# EXERCISE:
All that is wanted is the exact text of the lines below from the one with "none -> orange brick D7:D8 level 1" through the one with "none -> orange brick H6:I7 level 1", inclusive, minus any pictures.

<<<<

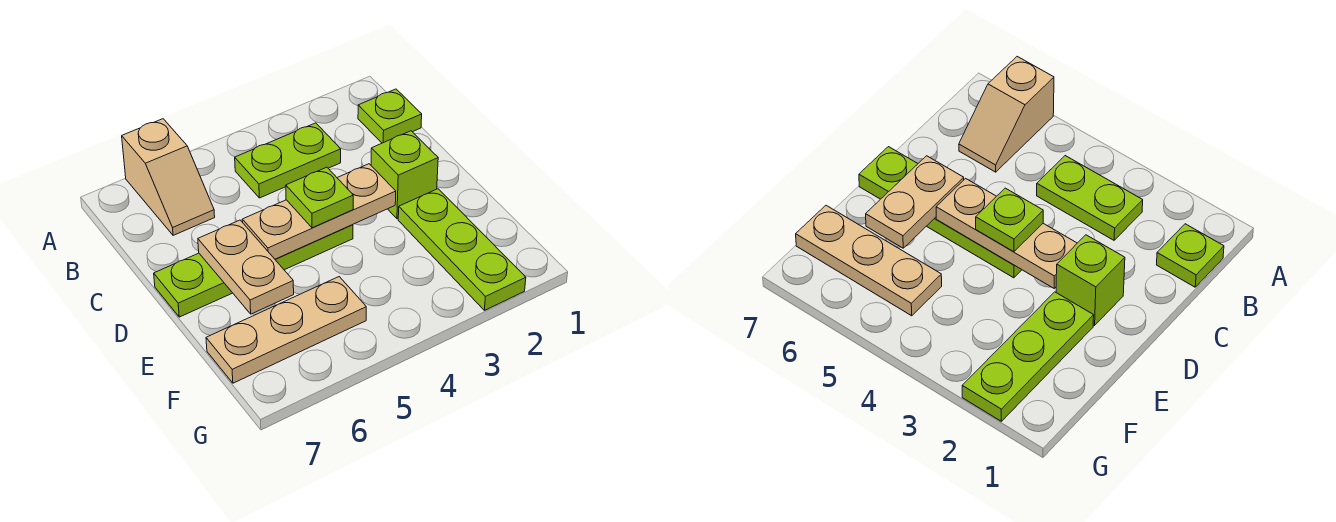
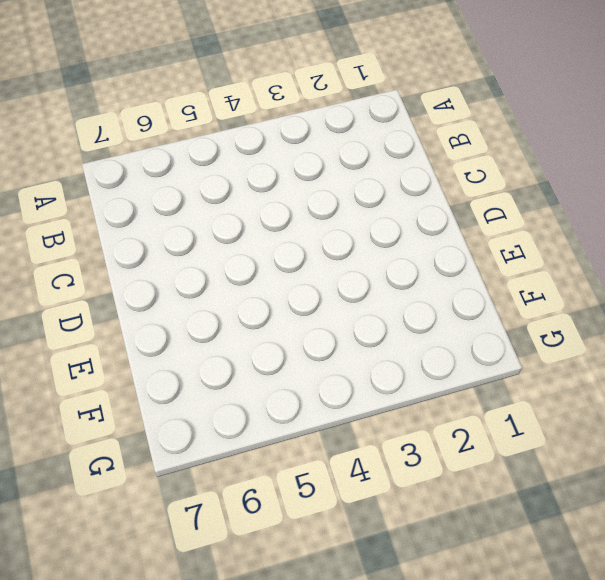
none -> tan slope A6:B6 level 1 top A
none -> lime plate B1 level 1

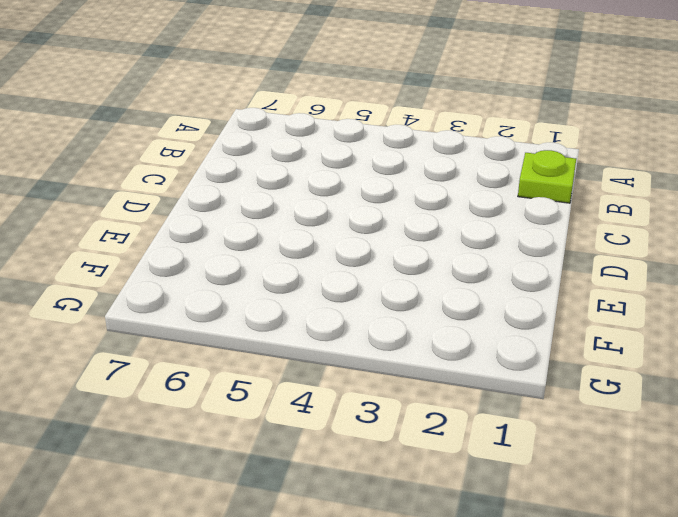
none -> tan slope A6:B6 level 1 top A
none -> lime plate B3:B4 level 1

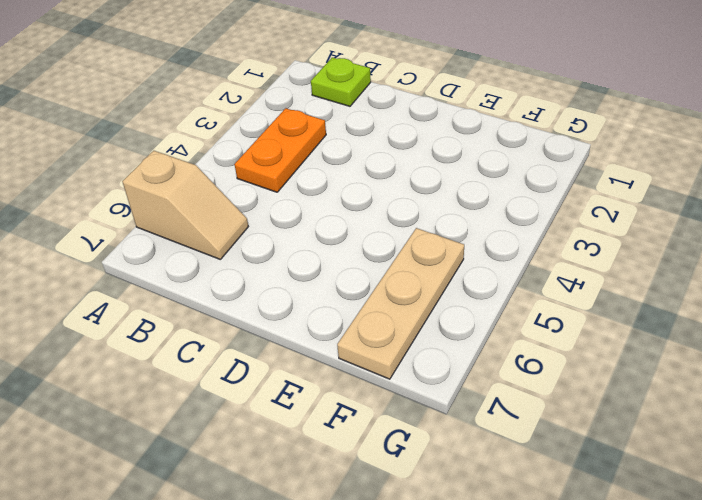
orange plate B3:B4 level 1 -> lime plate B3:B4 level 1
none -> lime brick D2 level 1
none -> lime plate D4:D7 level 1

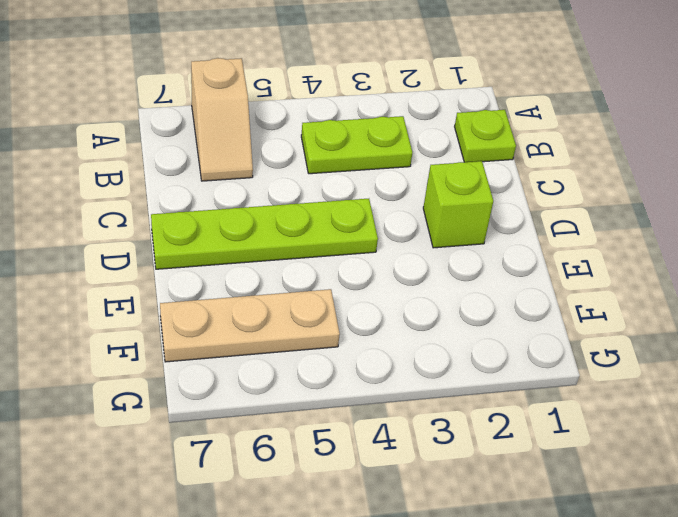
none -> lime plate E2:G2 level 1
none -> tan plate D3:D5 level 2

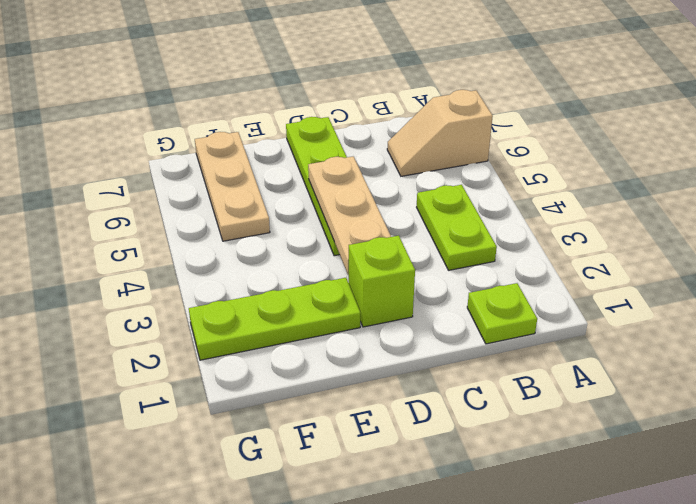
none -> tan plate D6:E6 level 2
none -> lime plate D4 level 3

>>>>
<<<<

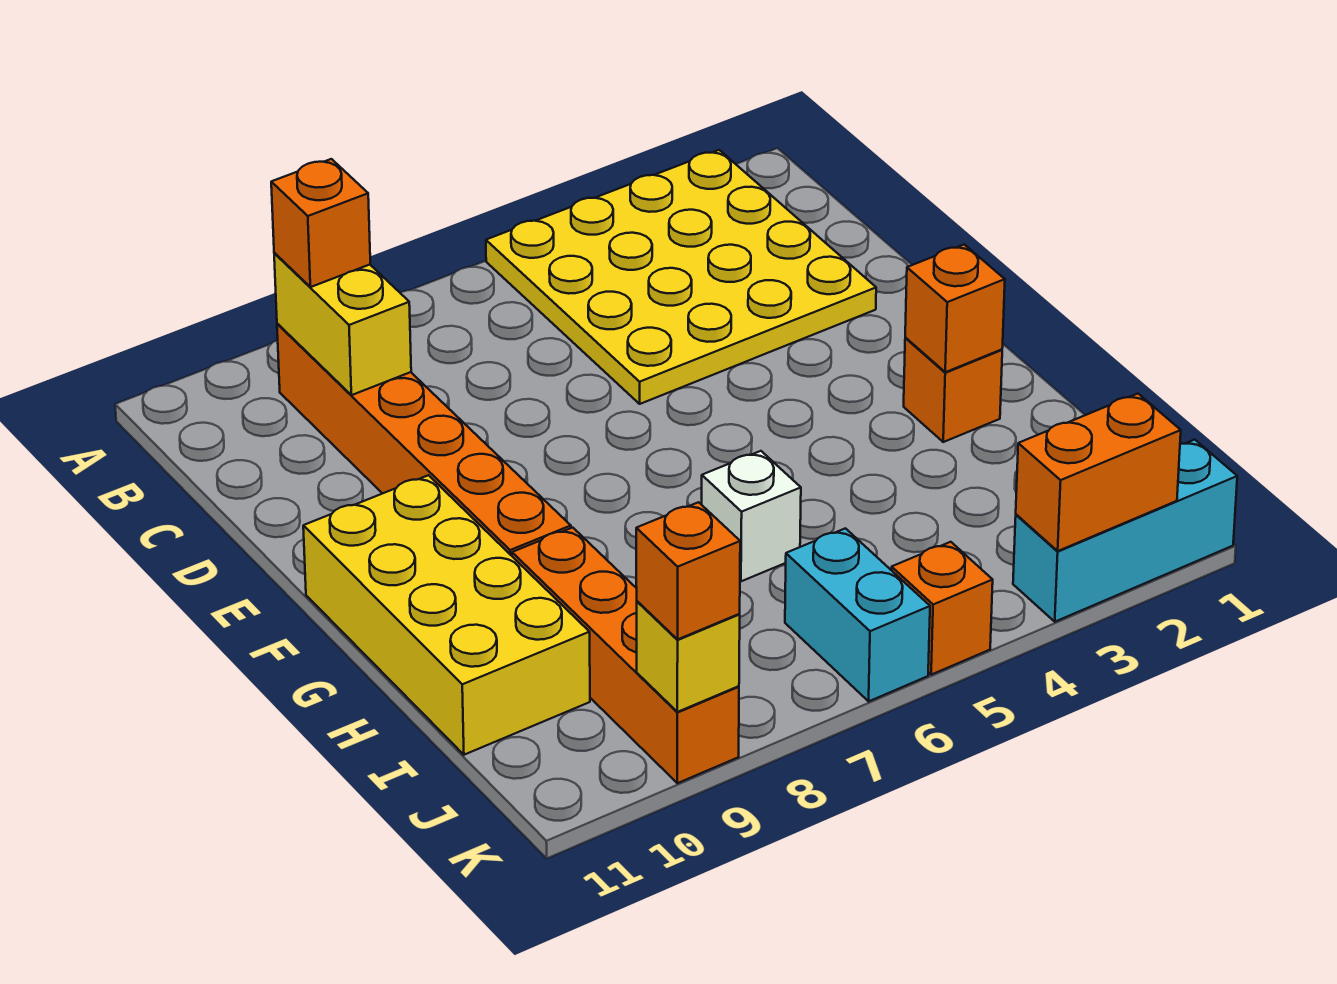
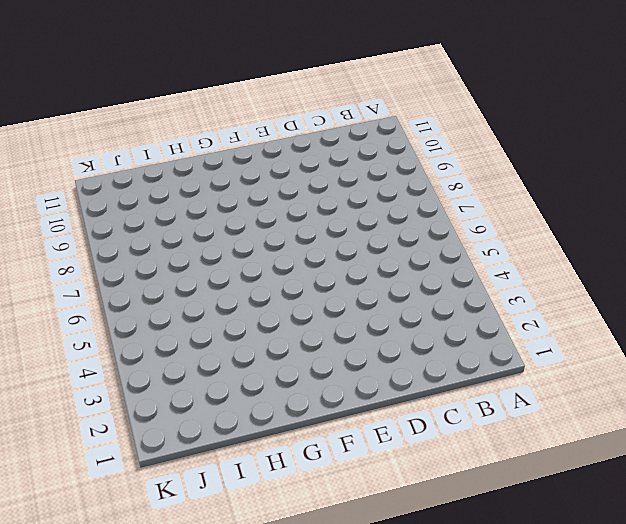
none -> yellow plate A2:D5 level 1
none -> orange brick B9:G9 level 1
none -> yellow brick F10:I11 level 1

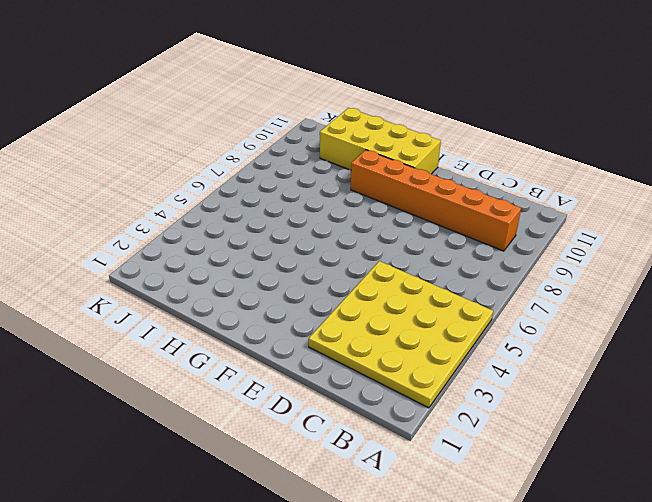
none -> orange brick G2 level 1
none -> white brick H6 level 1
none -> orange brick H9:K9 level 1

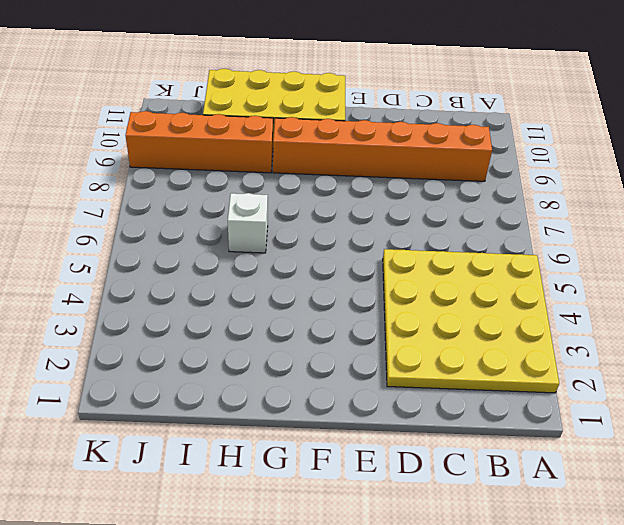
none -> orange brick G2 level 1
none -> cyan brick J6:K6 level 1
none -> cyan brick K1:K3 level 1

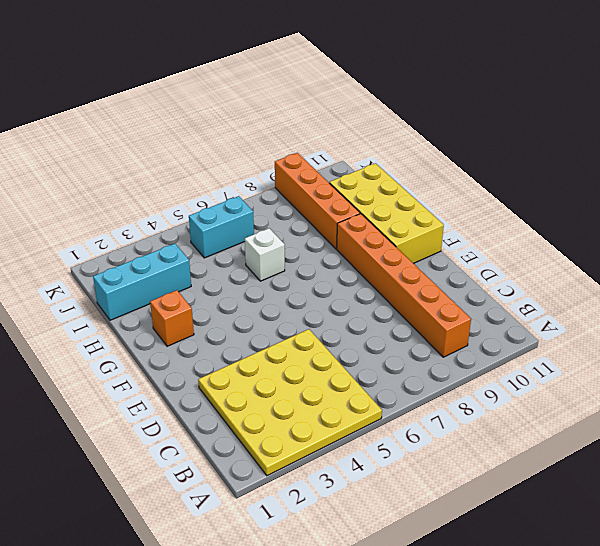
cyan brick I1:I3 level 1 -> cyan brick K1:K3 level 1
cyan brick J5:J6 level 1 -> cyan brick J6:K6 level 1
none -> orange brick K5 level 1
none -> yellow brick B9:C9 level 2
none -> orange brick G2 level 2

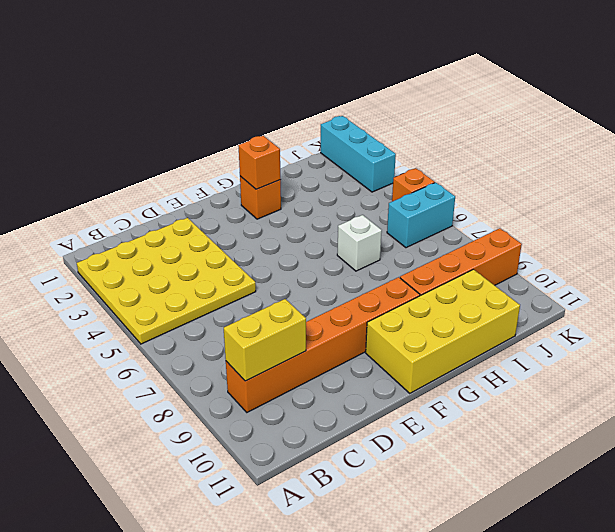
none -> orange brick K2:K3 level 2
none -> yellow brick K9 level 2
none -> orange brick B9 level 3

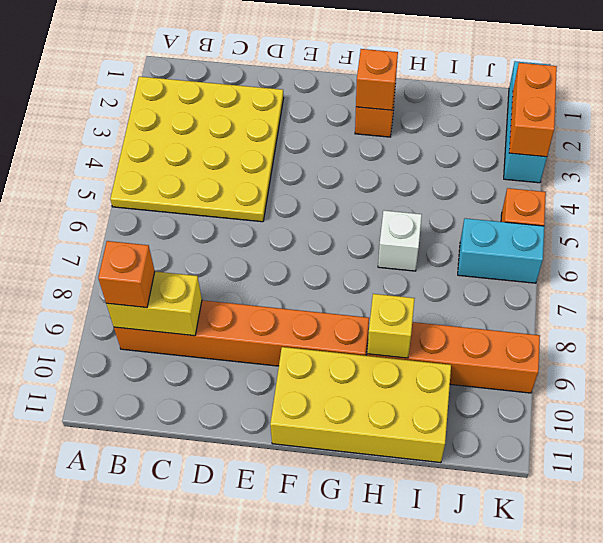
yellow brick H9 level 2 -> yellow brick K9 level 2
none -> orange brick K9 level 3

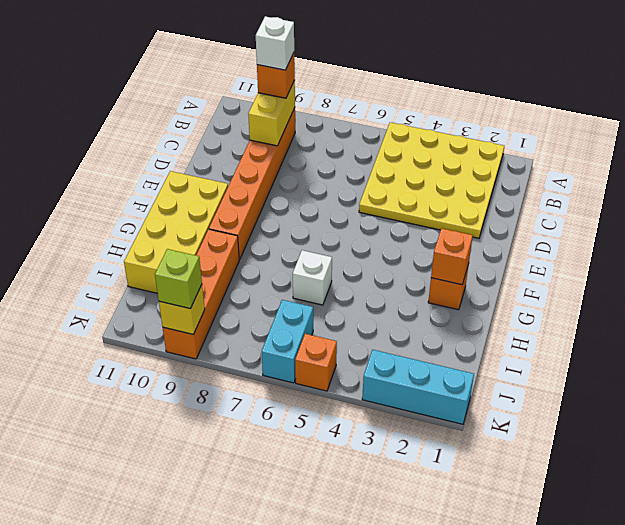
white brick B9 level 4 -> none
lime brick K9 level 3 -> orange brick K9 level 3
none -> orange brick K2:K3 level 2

>>>>
<<<<

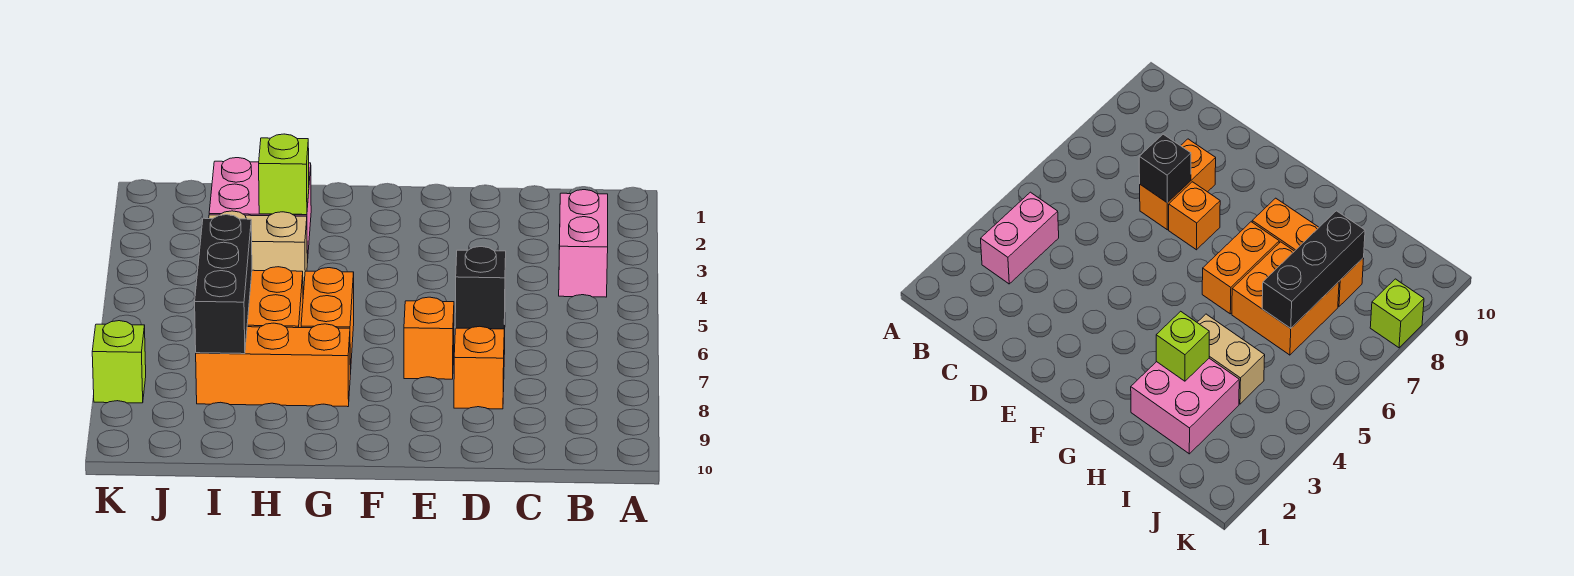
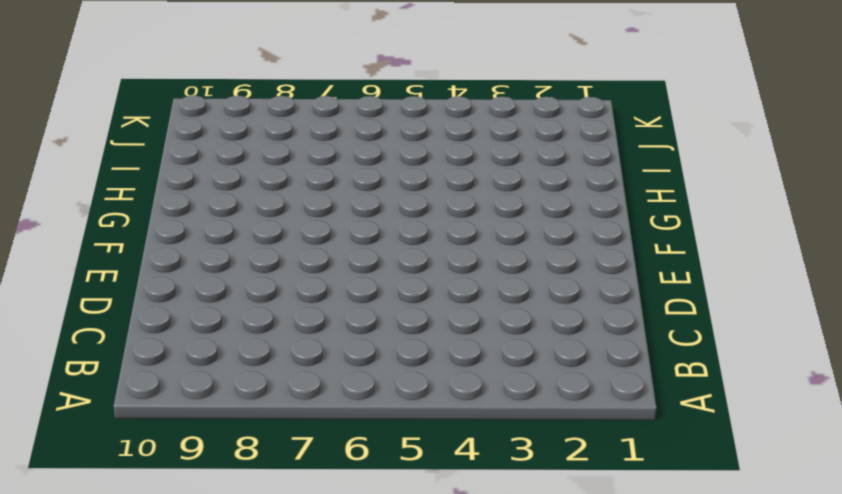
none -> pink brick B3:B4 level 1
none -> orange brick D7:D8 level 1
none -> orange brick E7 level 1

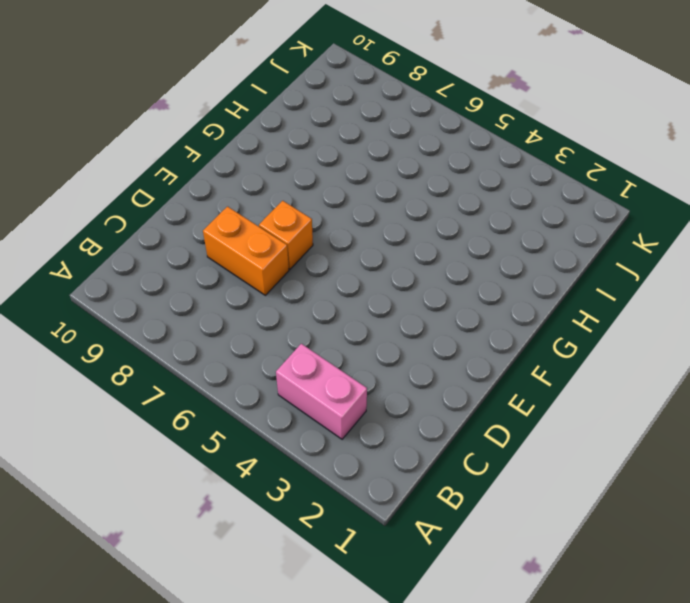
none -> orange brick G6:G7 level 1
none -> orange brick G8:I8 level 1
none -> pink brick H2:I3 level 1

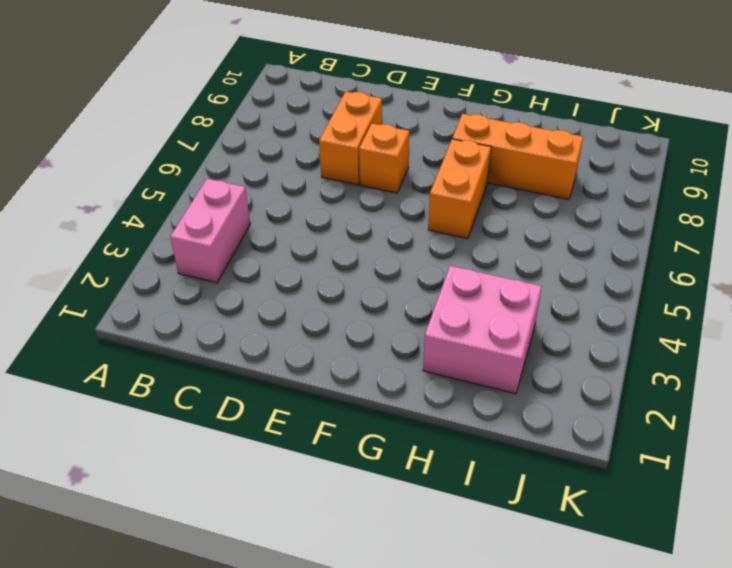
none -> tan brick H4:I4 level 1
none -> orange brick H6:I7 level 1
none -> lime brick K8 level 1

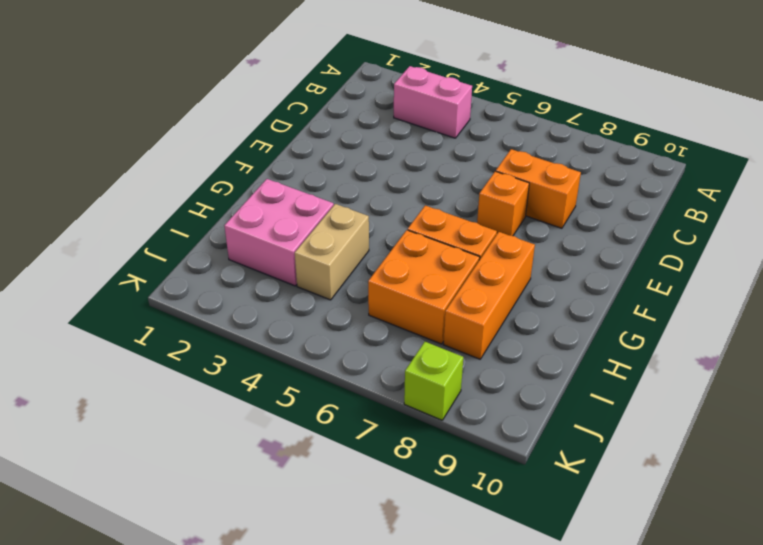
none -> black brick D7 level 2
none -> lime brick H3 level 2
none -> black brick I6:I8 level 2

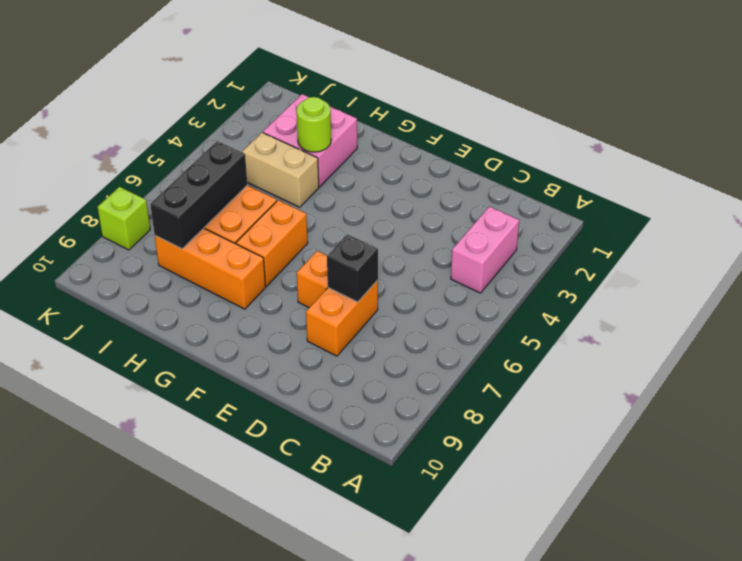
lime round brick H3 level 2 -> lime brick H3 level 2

>>>>

# RESPONSE TO THE EXERCISE:
none -> orange brick D7:D8 level 1
none -> orange brick E7 level 1

none -> orange brick G6:G7 level 1
none -> orange brick G8:I8 level 1
none -> pink brick H2:I3 level 1

none -> tan brick H4:I4 level 1
none -> orange brick H6:I7 level 1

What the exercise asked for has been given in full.